§ **Records for the task**:
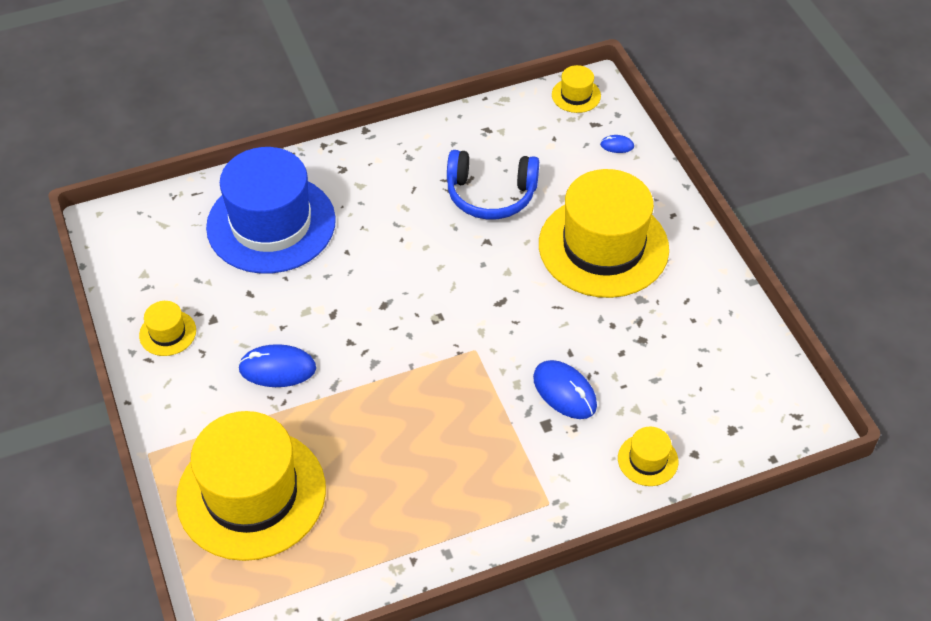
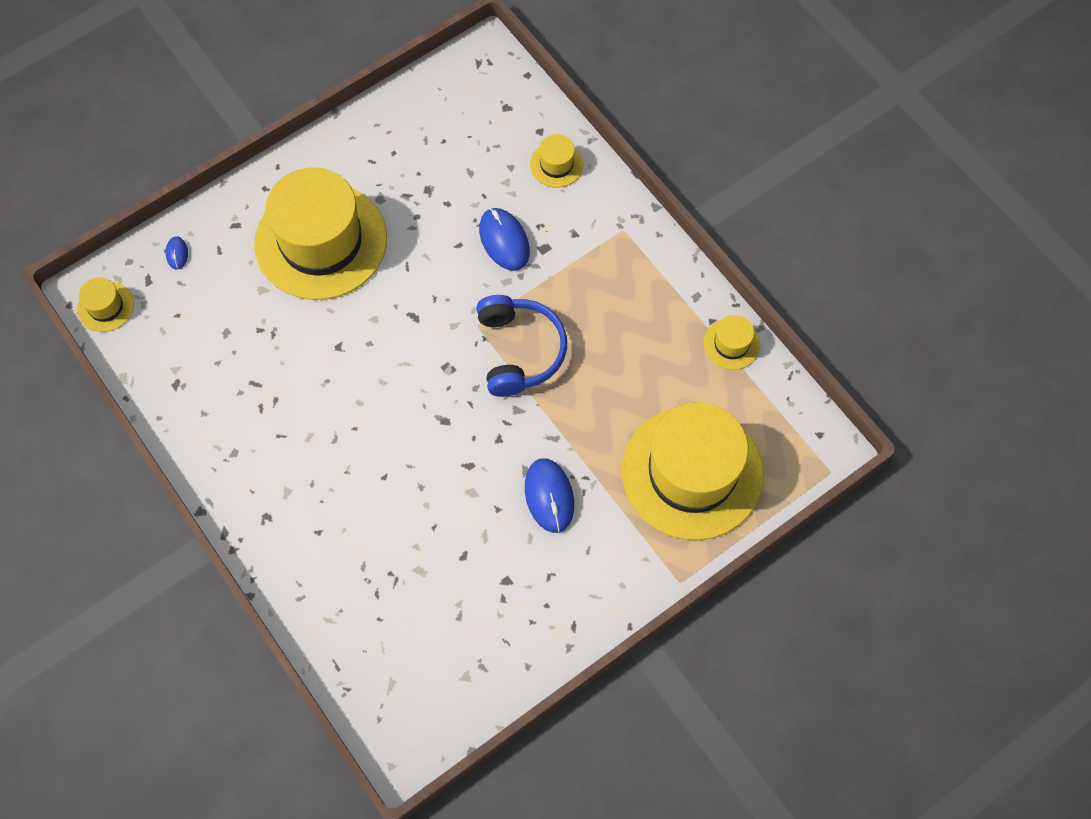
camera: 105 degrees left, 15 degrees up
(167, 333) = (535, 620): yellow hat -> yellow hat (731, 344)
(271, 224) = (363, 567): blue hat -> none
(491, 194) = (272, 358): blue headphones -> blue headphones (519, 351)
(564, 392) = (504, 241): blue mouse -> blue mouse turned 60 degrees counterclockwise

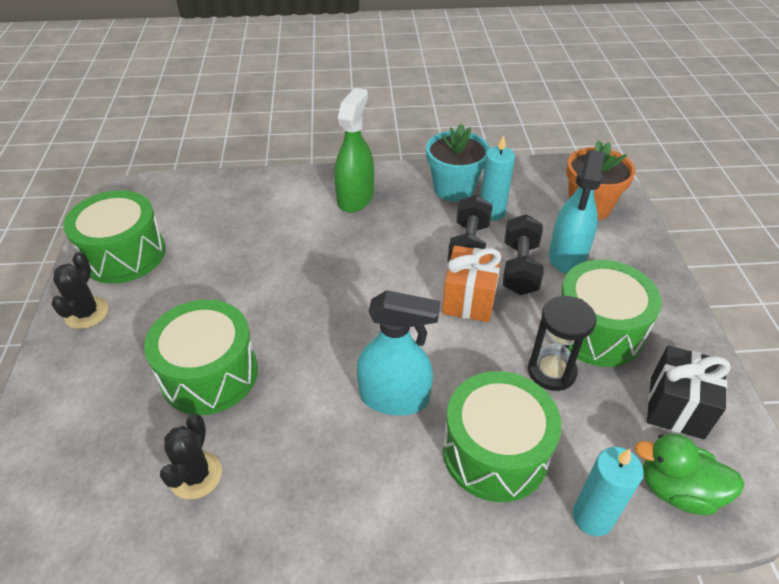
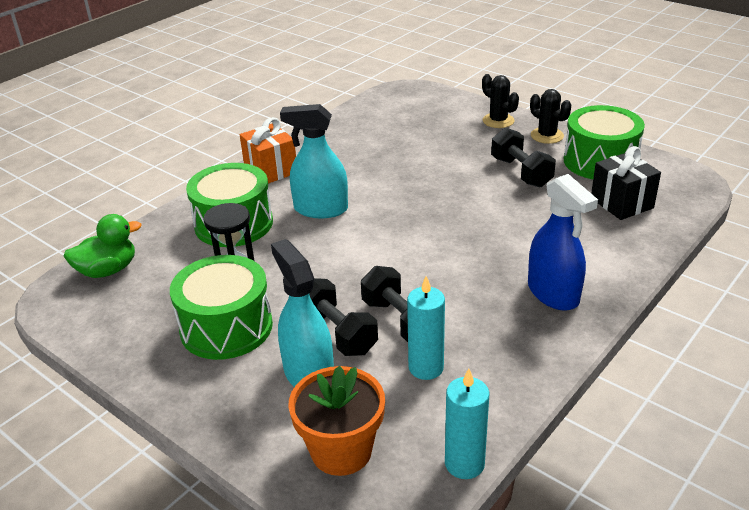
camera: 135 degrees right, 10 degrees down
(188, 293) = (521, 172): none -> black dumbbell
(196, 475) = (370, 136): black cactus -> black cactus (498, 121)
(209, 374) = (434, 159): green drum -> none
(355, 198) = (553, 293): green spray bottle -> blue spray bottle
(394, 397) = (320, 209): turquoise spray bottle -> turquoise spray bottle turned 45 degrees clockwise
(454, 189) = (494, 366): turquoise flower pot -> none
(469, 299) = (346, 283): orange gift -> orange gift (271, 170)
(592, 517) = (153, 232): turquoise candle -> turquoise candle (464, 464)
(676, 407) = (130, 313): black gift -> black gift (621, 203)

§ **Your instructions**: Output every entry verbatim but skip the pictures.

§ **Your response**:
camera: 105 degrees left, 15 degrees up
(167, 333) = (535, 620): yellow hat -> yellow hat (731, 344)
(271, 224) = (363, 567): blue hat -> none
(491, 194) = (272, 358): blue headphones -> blue headphones (519, 351)
(564, 392) = (504, 241): blue mouse -> blue mouse turned 60 degrees counterclockwise

camera: 135 degrees right, 10 degrees down
(188, 293) = (521, 172): none -> black dumbbell
(196, 475) = (370, 136): black cactus -> black cactus (498, 121)
(209, 374) = (434, 159): green drum -> none
(355, 198) = (553, 293): green spray bottle -> blue spray bottle
(394, 397) = (320, 209): turquoise spray bottle -> turquoise spray bottle turned 45 degrees clockwise
(454, 189) = (494, 366): turquoise flower pot -> none
(469, 299) = (346, 283): orange gift -> orange gift (271, 170)
(592, 517) = (153, 232): turquoise candle -> turquoise candle (464, 464)
(676, 407) = (130, 313): black gift -> black gift (621, 203)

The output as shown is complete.